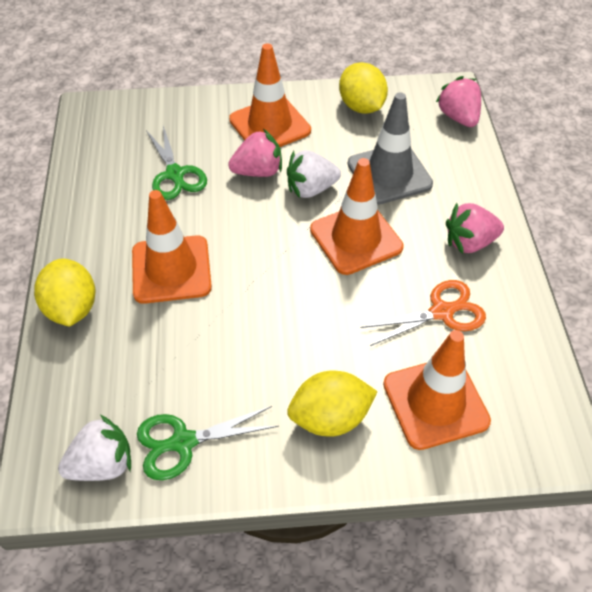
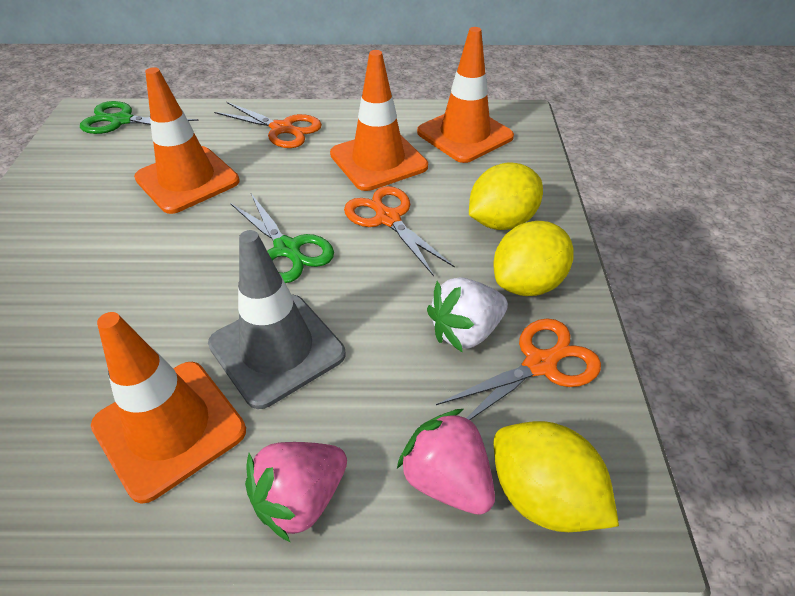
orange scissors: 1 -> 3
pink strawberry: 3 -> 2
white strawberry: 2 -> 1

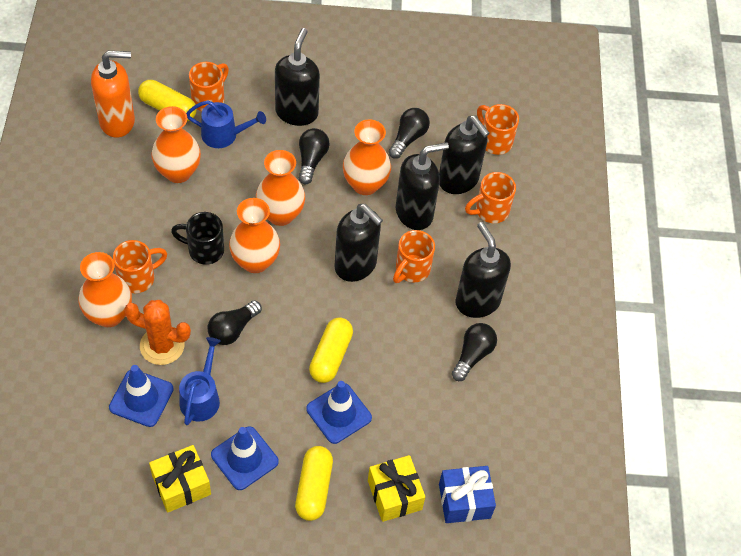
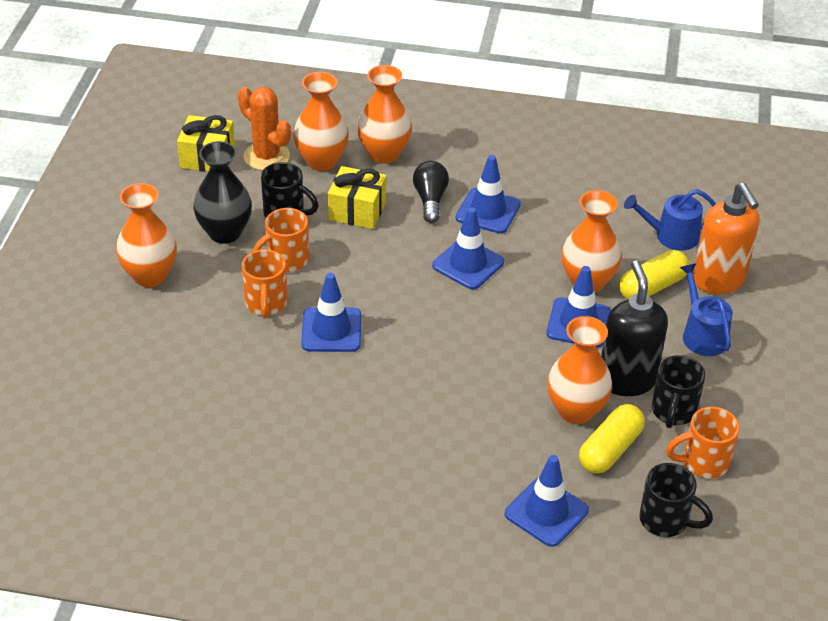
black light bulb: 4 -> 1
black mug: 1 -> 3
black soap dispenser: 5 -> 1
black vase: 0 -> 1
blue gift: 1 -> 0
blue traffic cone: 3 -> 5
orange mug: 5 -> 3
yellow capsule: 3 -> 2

::::

- **WHAT THIS TASK INVOLVES**: Exactly how many lines in the listing above hold the string "black"? State the number by itself.

- **RESPONSE**: 4